WHAT NEEDS TO BE DONE: Print the listing below in full. Alter nothing.

INFORMATION SUPPLIED:

________________________________________

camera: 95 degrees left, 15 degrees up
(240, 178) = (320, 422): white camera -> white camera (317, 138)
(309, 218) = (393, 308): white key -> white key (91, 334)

________________________________________

RESULT:
camera: 95 degrees left, 15 degrees up
(240, 178) = (320, 422): white camera -> white camera (317, 138)
(309, 218) = (393, 308): white key -> white key (91, 334)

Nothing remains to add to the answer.